▶ [Aim] Copy the rows below, replacing "center" with "midpoint" everywhere it occurs and leaving everything else unchanged.

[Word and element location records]
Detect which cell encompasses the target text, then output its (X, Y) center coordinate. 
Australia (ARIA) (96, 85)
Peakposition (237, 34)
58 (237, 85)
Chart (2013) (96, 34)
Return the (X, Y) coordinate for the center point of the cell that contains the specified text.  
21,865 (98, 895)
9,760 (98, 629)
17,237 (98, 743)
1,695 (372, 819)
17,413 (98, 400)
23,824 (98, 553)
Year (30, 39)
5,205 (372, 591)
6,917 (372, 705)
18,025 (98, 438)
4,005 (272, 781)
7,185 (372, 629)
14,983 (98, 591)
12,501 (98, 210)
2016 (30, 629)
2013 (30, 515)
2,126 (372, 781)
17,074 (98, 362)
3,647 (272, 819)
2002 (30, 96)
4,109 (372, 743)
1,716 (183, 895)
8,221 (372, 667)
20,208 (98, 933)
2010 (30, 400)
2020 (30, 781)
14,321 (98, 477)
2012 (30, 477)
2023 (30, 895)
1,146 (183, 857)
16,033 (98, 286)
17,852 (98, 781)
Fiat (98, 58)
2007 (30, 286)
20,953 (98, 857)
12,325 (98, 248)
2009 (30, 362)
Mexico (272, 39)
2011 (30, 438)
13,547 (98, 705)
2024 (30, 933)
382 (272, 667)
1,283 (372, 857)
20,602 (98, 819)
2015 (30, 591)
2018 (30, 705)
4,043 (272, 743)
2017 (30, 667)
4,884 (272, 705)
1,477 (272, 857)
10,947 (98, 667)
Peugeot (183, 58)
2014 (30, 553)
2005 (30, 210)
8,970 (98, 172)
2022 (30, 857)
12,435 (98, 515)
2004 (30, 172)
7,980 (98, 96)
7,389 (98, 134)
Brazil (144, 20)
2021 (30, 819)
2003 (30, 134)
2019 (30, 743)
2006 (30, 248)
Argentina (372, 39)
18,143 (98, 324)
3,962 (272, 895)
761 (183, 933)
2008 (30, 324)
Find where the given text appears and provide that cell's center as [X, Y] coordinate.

▶ [Reply to the task]
Detect which cell encompasses the target text, then output its (X, Y) midpoint coordinate. 
Australia (ARIA) (96, 85)
Peakposition (237, 34)
58 (237, 85)
Chart (2013) (96, 34)
Return the (X, Y) coordinate for the midpoint point of the cell that contains the specified text.  
21,865 (98, 895)
9,760 (98, 629)
17,237 (98, 743)
1,695 (372, 819)
17,413 (98, 400)
23,824 (98, 553)
Year (30, 39)
5,205 (372, 591)
6,917 (372, 705)
18,025 (98, 438)
4,005 (272, 781)
7,185 (372, 629)
14,983 (98, 591)
12,501 (98, 210)
2016 (30, 629)
2013 (30, 515)
2,126 (372, 781)
17,074 (98, 362)
3,647 (272, 819)
2002 (30, 96)
4,109 (372, 743)
1,716 (183, 895)
8,221 (372, 667)
20,208 (98, 933)
2010 (30, 400)
2020 (30, 781)
14,321 (98, 477)
2012 (30, 477)
2023 (30, 895)
1,146 (183, 857)
16,033 (98, 286)
17,852 (98, 781)
Fiat (98, 58)
2007 (30, 286)
20,953 (98, 857)
12,325 (98, 248)
2009 (30, 362)
Mexico (272, 39)
2011 (30, 438)
13,547 (98, 705)
2024 (30, 933)
382 (272, 667)
1,283 (372, 857)
20,602 (98, 819)
2015 (30, 591)
2018 (30, 705)
4,043 (272, 743)
2017 (30, 667)
4,884 (272, 705)
1,477 (272, 857)
10,947 (98, 667)
Peugeot (183, 58)
2014 (30, 553)
2005 (30, 210)
8,970 (98, 172)
2022 (30, 857)
12,435 (98, 515)
2004 (30, 172)
7,980 (98, 96)
7,389 (98, 134)
Brazil (144, 20)
2021 (30, 819)
2003 (30, 134)
2019 (30, 743)
2006 (30, 248)
Argentina (372, 39)
18,143 (98, 324)
3,962 (272, 895)
761 (183, 933)
2008 (30, 324)
Find where the given text appears and provide that cell's midpoint as [X, Y] coordinate.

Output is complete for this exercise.